:: LISTED ENTRIES ::
★ ★ ★ ★ ★

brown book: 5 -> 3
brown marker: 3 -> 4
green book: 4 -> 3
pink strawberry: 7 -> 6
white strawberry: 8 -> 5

★ ★ ★ ★ ★

:: EXERCISE AIM ::
Each entry must be output exactly as it was written.

:: YOUR SOLUTION ::
brown book: 5 -> 3
brown marker: 3 -> 4
green book: 4 -> 3
pink strawberry: 7 -> 6
white strawberry: 8 -> 5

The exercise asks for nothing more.